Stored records
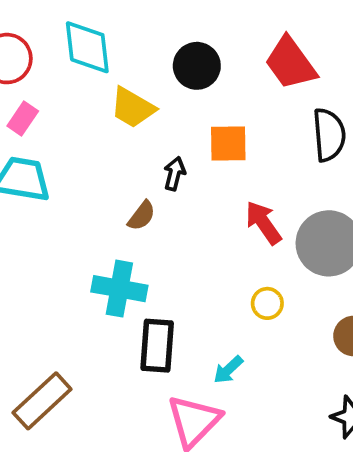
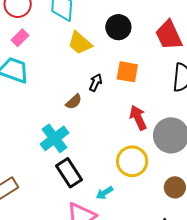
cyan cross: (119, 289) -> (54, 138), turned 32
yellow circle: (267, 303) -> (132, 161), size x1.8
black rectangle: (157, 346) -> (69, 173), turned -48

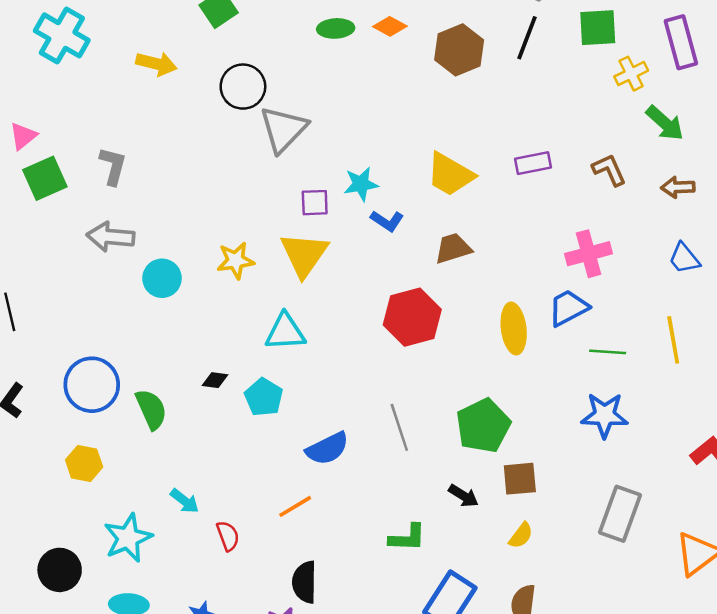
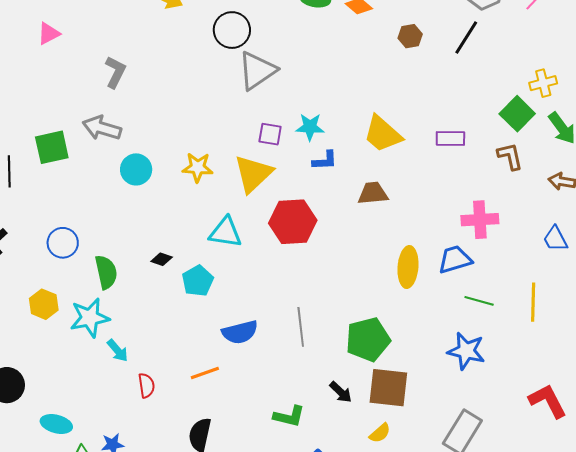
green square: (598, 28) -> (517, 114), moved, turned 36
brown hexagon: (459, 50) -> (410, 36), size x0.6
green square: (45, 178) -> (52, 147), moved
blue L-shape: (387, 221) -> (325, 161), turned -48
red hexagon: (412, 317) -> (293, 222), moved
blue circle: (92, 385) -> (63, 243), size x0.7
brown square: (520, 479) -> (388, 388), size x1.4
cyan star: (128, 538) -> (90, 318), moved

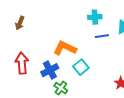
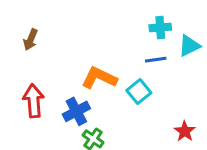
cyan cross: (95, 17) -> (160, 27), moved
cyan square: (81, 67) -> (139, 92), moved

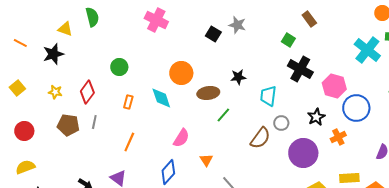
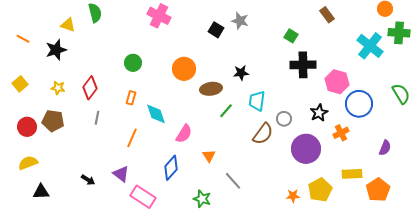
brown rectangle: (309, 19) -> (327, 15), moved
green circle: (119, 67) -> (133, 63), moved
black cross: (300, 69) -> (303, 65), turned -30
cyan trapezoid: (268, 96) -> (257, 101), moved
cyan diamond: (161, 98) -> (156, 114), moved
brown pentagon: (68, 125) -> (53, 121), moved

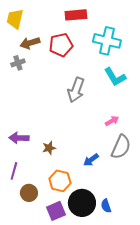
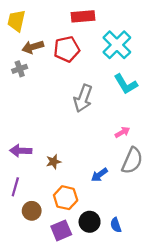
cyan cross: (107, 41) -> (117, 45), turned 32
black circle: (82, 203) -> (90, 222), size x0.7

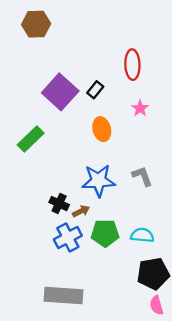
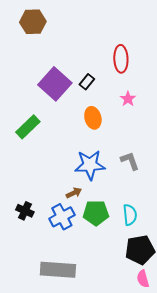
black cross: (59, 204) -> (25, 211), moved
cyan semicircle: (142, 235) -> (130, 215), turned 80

** Task objective **
Only the records are wanted, copied exactly, with the pictures dropped.

** Result of this exercise **
cyan cross: (119, 289) -> (54, 138), turned 32
yellow circle: (267, 303) -> (132, 161), size x1.8
black rectangle: (157, 346) -> (69, 173), turned -48

green square: (598, 28) -> (517, 114), moved, turned 36
brown hexagon: (459, 50) -> (410, 36), size x0.6
green square: (45, 178) -> (52, 147), moved
blue L-shape: (387, 221) -> (325, 161), turned -48
red hexagon: (412, 317) -> (293, 222), moved
blue circle: (92, 385) -> (63, 243), size x0.7
brown square: (520, 479) -> (388, 388), size x1.4
cyan star: (128, 538) -> (90, 318), moved

cyan cross: (95, 17) -> (160, 27), moved
cyan square: (81, 67) -> (139, 92), moved

brown rectangle: (309, 19) -> (327, 15), moved
green circle: (119, 67) -> (133, 63), moved
black cross: (300, 69) -> (303, 65), turned -30
cyan trapezoid: (268, 96) -> (257, 101), moved
cyan diamond: (161, 98) -> (156, 114), moved
brown pentagon: (68, 125) -> (53, 121), moved

cyan cross: (107, 41) -> (117, 45), turned 32
black circle: (82, 203) -> (90, 222), size x0.7

black cross: (59, 204) -> (25, 211), moved
cyan semicircle: (142, 235) -> (130, 215), turned 80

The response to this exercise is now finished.